Every line from the line containing "lime cone G14" through the final line of the data is to be printed exactly; no other line is to appear.

----- SUPPLIED MATERIAL

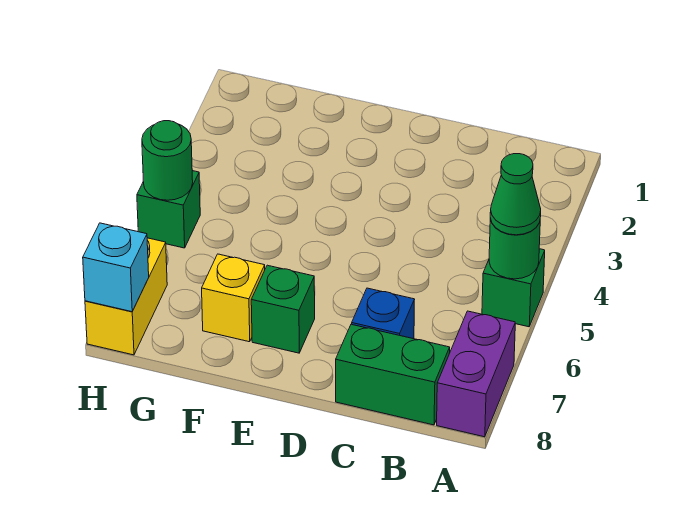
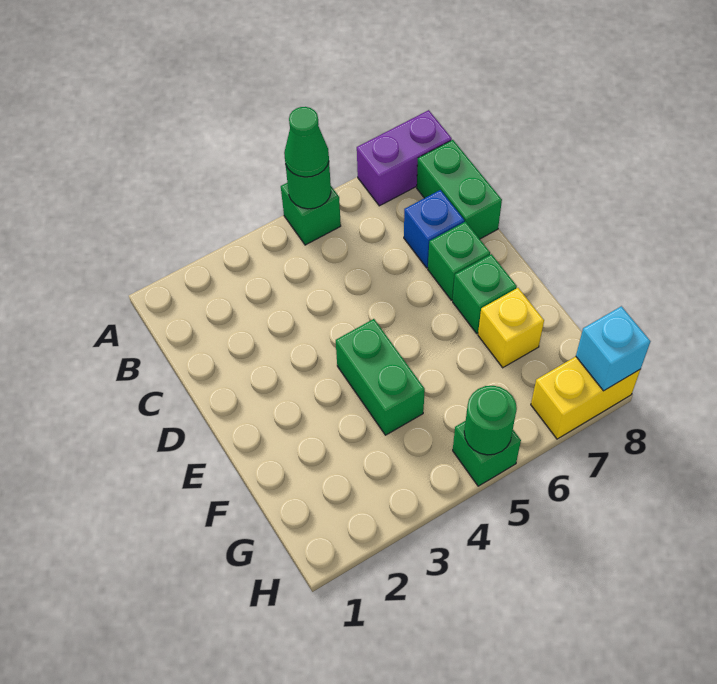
none -> green brick D7 level 1
none -> green brick E4:F4 level 1

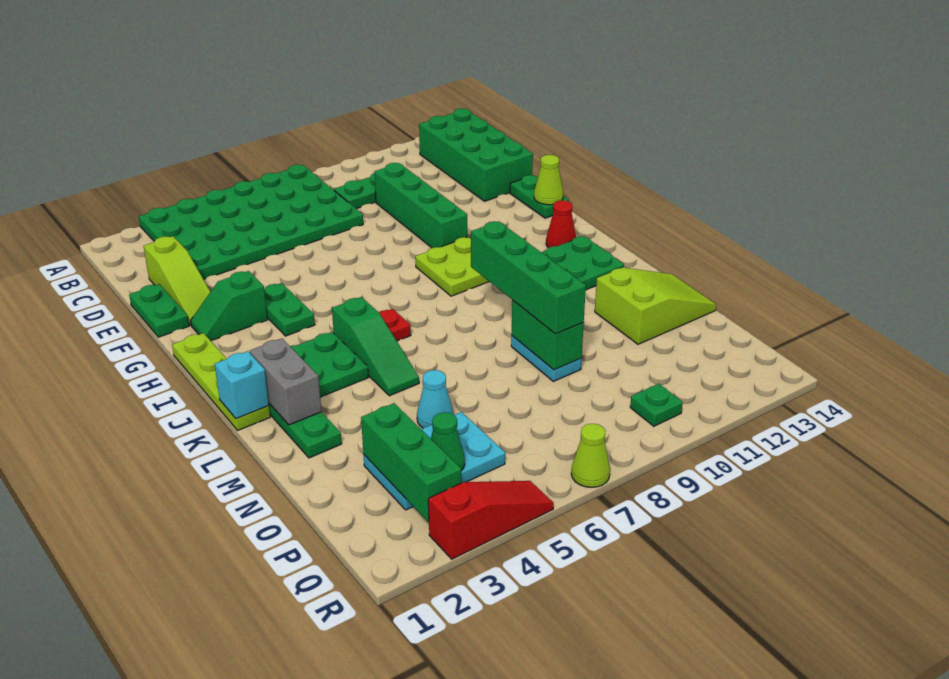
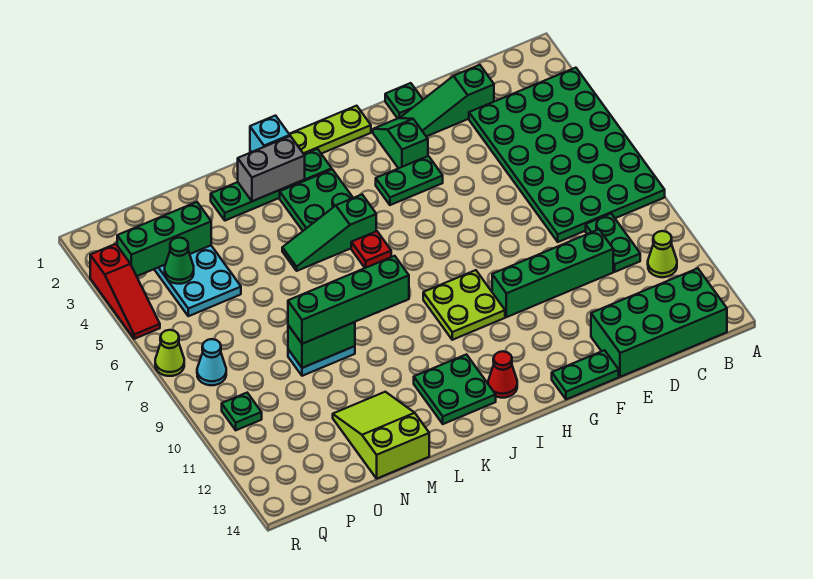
lime slope D2:F2 level 1 top D -> green slope D2:F2 level 1 top D
green plate E1:F1 level 1 -> green plate F1 level 1
lime cone G14 level 2 -> lime cone B11 level 1
lime slope M12:N14 level 1 top 12 -> lime slope M12:N14 level 1 top 14
cyan cone N5 level 1 -> cyan cone Q8 level 1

----------

=== ANSWER SECTION ===
lime cone G14 level 2 -> lime cone B11 level 1
lime slope M12:N14 level 1 top 12 -> lime slope M12:N14 level 1 top 14
cyan cone N5 level 1 -> cyan cone Q8 level 1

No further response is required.